Scene comparison data
BEGIN
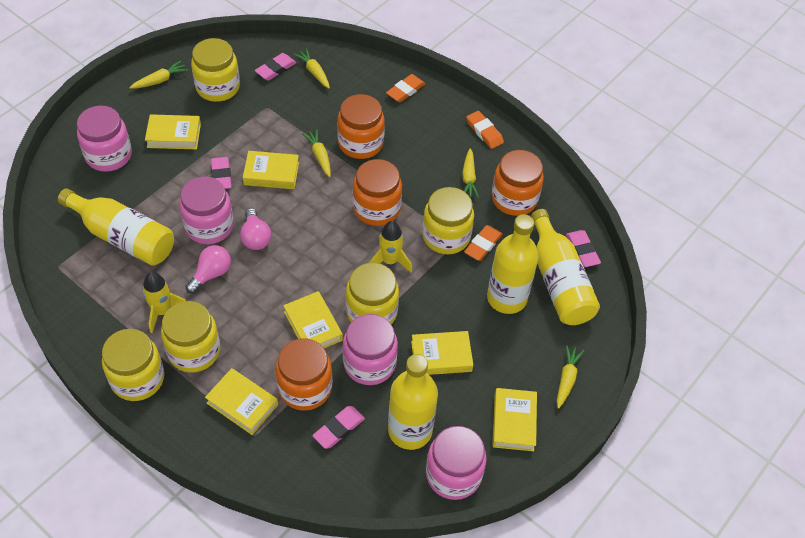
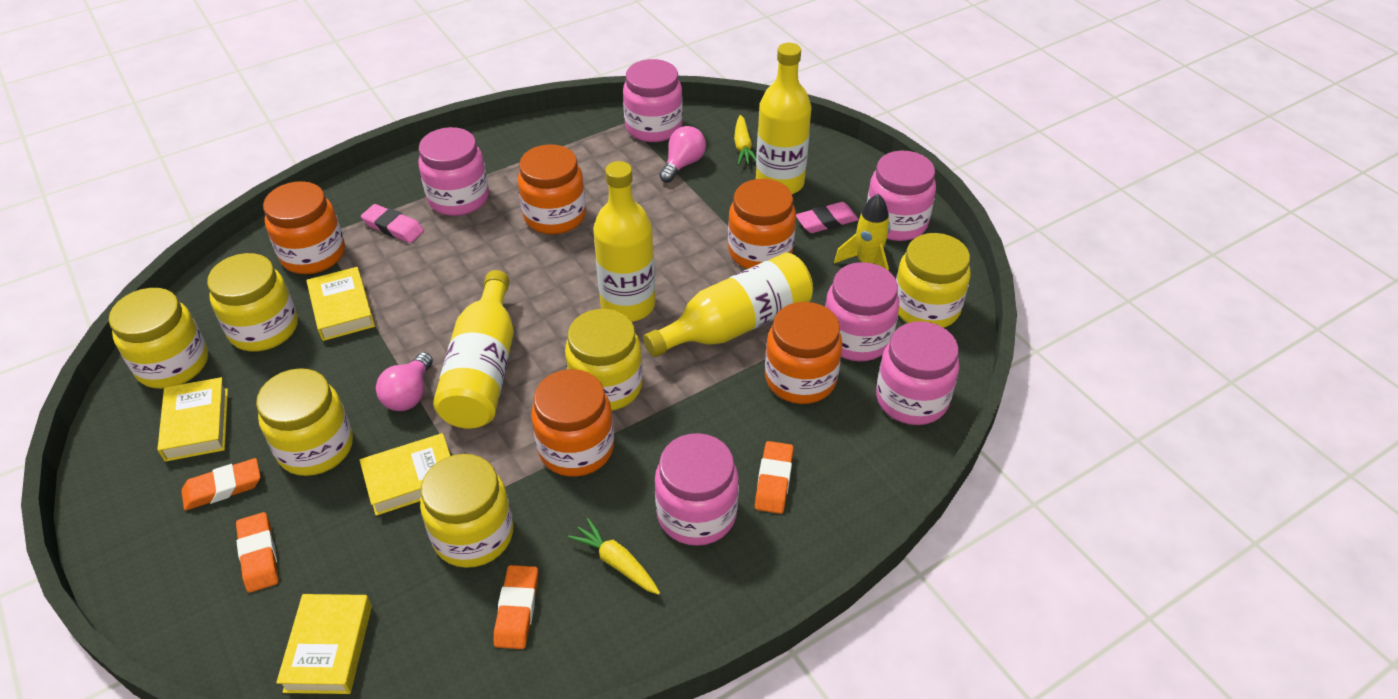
orange eraser: 3 -> 4
orange jar: 4 -> 5
pink eraser: 4 -> 2
pink jar: 4 -> 6
yellow book: 6 -> 4
yellow carrot: 5 -> 2
yellow jar: 5 -> 6
yellow rocket: 2 -> 1

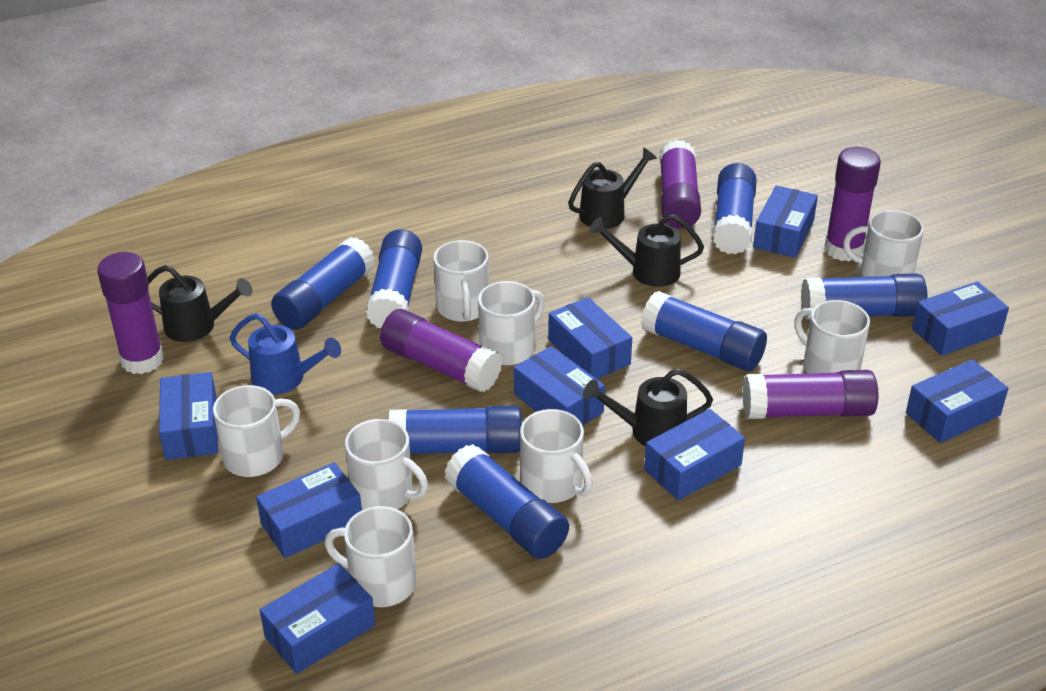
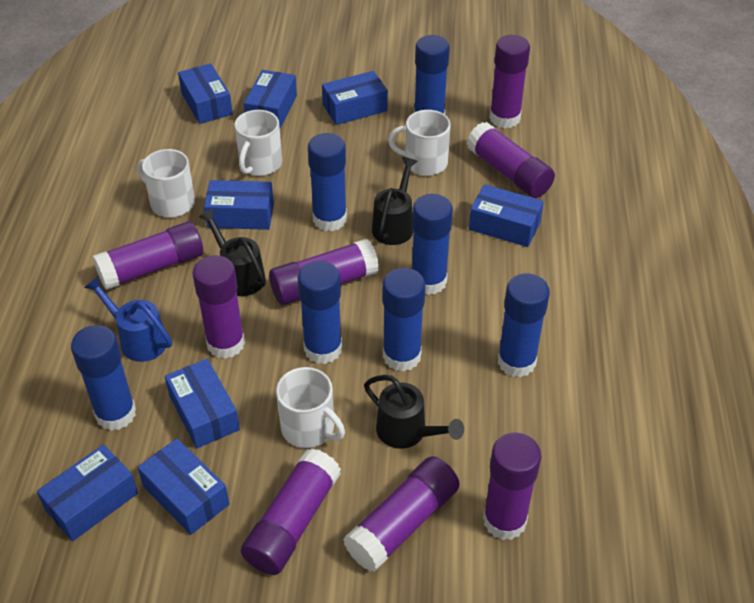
black watering can: 4 -> 3
blue box: 9 -> 8
purple glue stick: 5 -> 8
white mug: 8 -> 4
END
Task item. Out of the entries, report each line that contains the word "yellow".

Solution for this problem.
yellow book: 6 -> 4
yellow carrot: 5 -> 2
yellow jar: 5 -> 6
yellow rocket: 2 -> 1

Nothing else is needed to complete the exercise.